▸ RECORD EXCERPTS
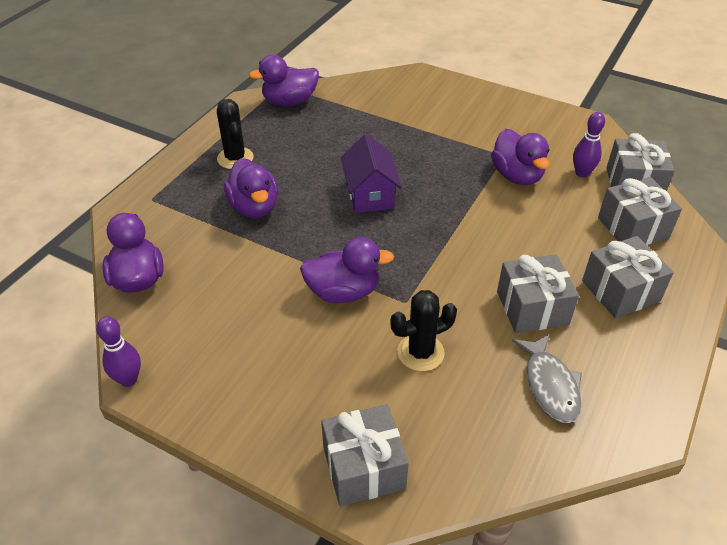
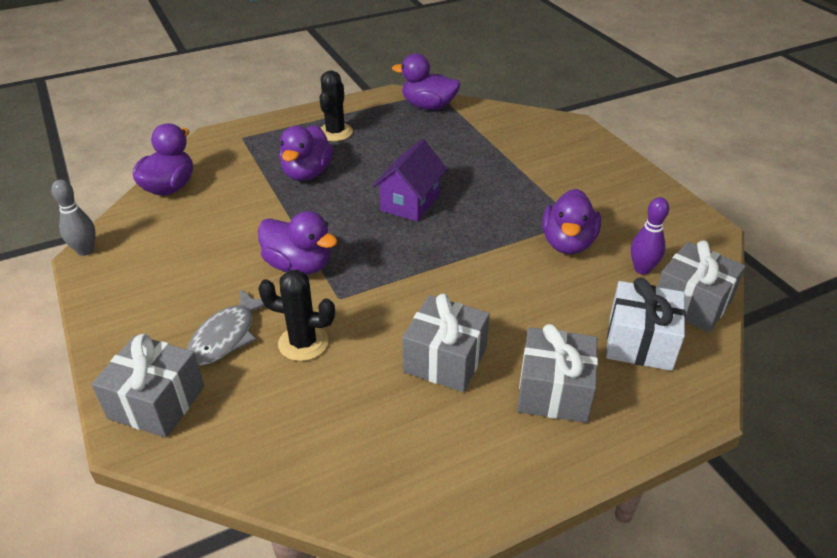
camera: 35 degrees right, 5 degrees down
(128, 379) = (85, 250): purple bowling pin -> grey bowling pin
(550, 385) = (382, 432): grey fish -> grey fish (226, 336)
(633, 227) = (640, 342): grey gift -> white gift

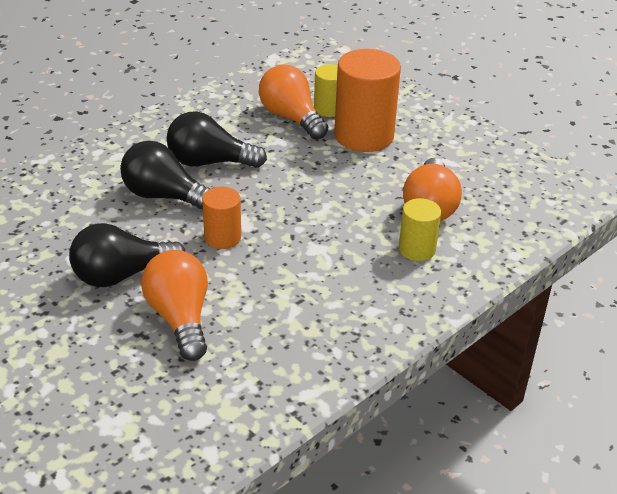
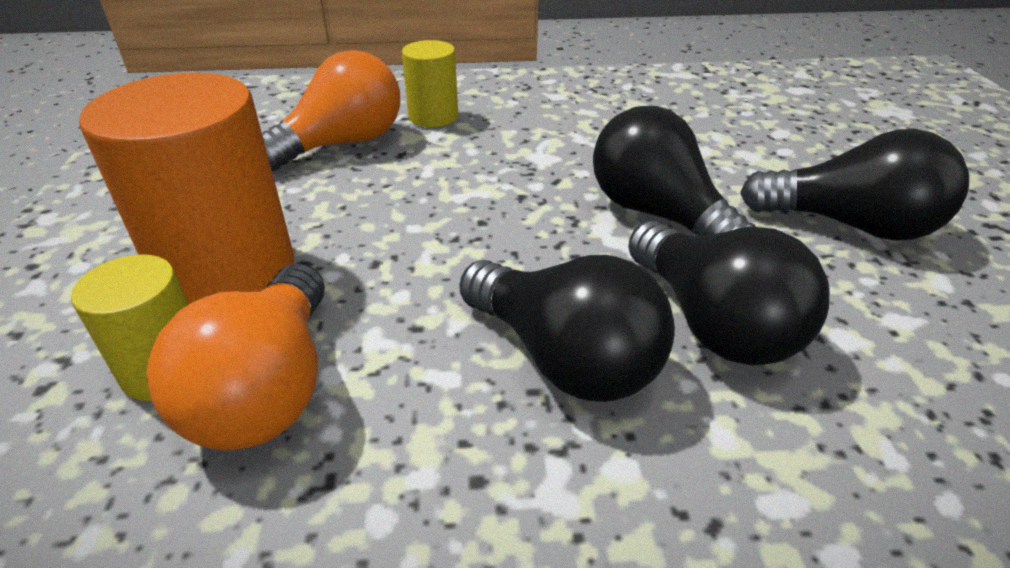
camera: 140 degrees left, 0 degrees up
(180, 318) = (781, 155): orange light bulb -> none
(222, 237) = (658, 214): orange cylinder -> black light bulb

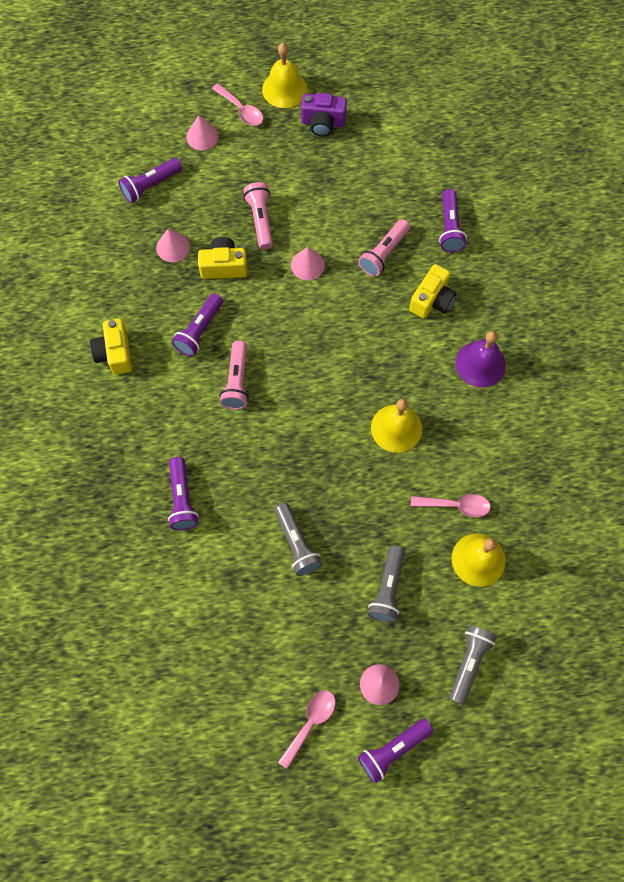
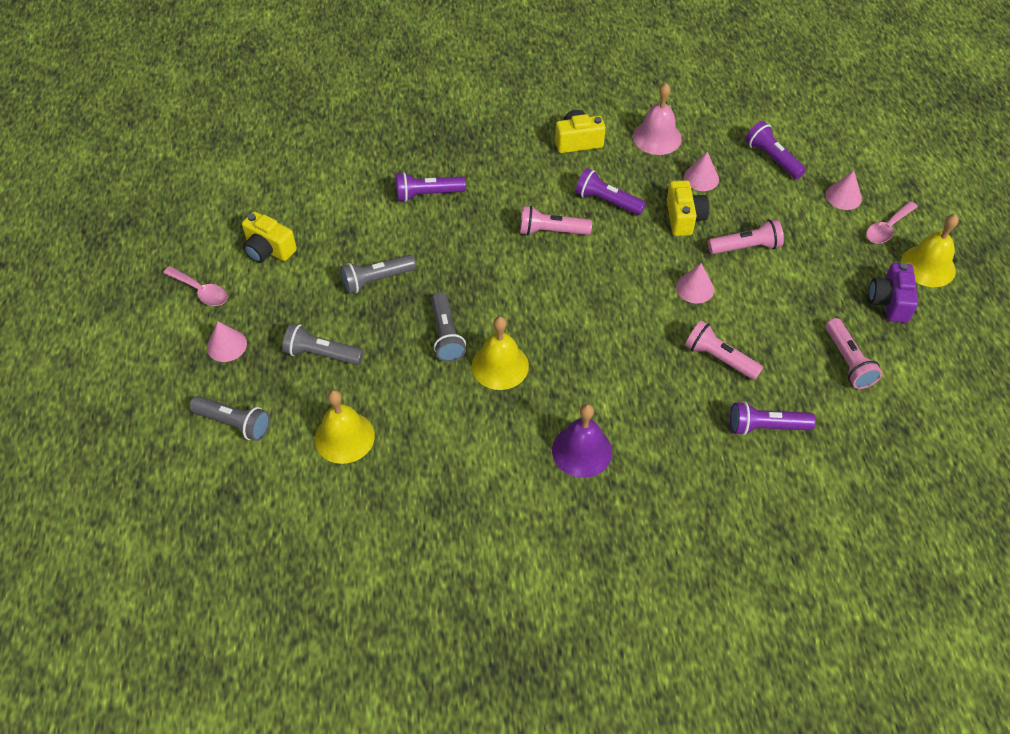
camera: 90 degrees right, 15 degrees down
(114, 280) = (657, 137): none -> pink bell
(363, 475) = (446, 335): none -> grey flashlight
(384, 162) = (847, 361): none -> pink flashlight
(393, 750) = (162, 355): purple flashlight -> none
(432, 300) = (662, 404): yellow camera -> yellow camera (269, 249)
(456, 505) = (407, 418): pink spoon -> none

▸ TASK PROMPT
Which lines above hold the string "pink"? Copy each of them.

▸ EXPECTED ANSWER
(114, 280) = (657, 137): none -> pink bell
(384, 162) = (847, 361): none -> pink flashlight
(456, 505) = (407, 418): pink spoon -> none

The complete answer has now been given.